▸ Brief
Print, word for word, the rows from the one containing "purple star at" through the one containing "green line at", including both, and output nothing else.
++++ Data to use ++++
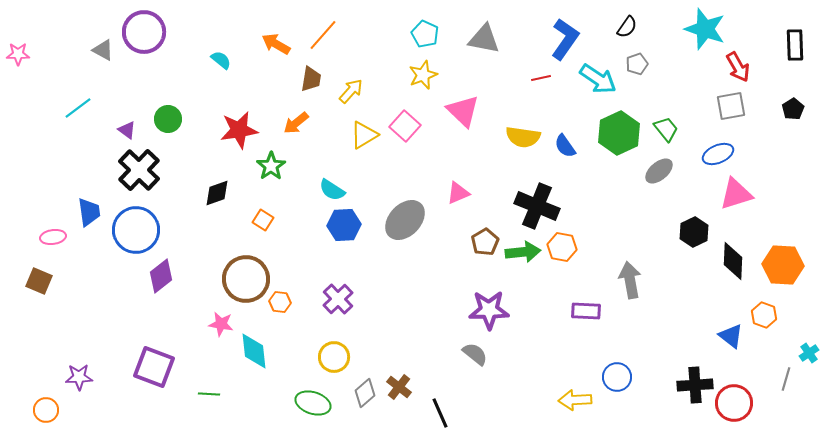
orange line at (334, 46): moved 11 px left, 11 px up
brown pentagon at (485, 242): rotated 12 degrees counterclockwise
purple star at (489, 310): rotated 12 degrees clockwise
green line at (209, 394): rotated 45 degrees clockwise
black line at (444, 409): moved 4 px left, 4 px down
++++
++++ Data to use ++++
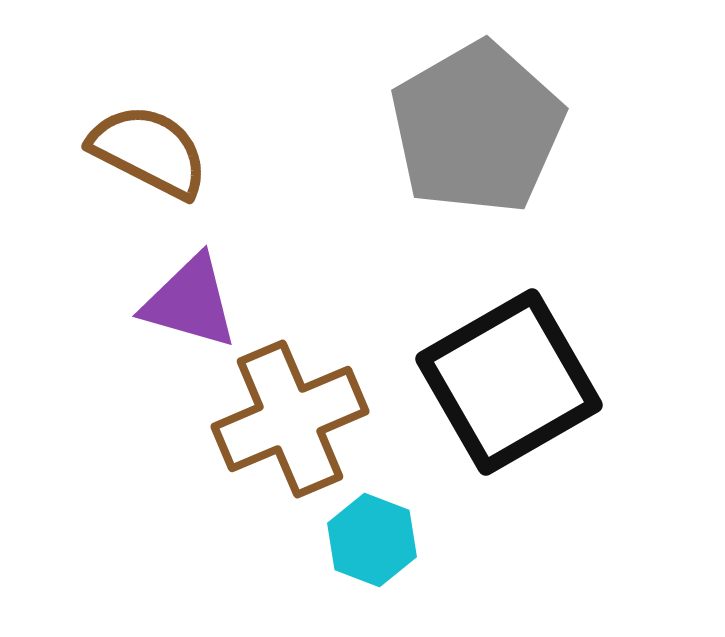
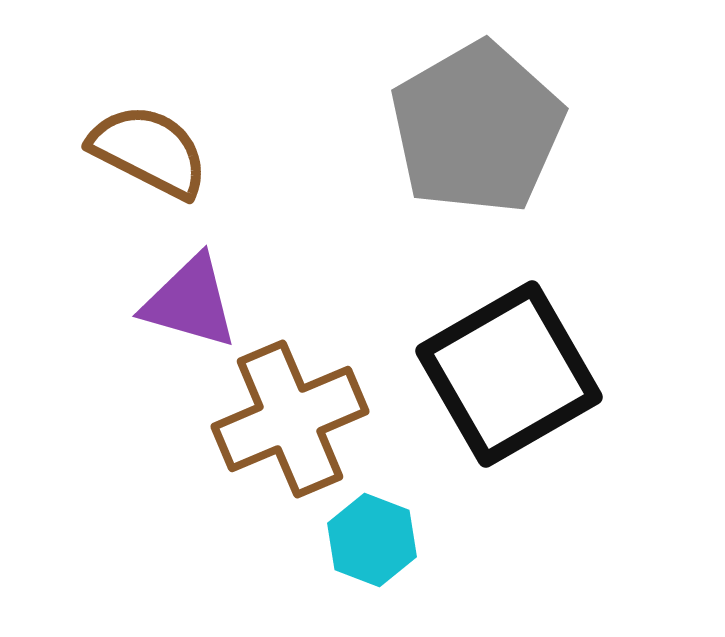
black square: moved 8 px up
++++
▸ The output
purple star at (489, 310): rotated 12 degrees clockwise
green line at (209, 394): rotated 45 degrees clockwise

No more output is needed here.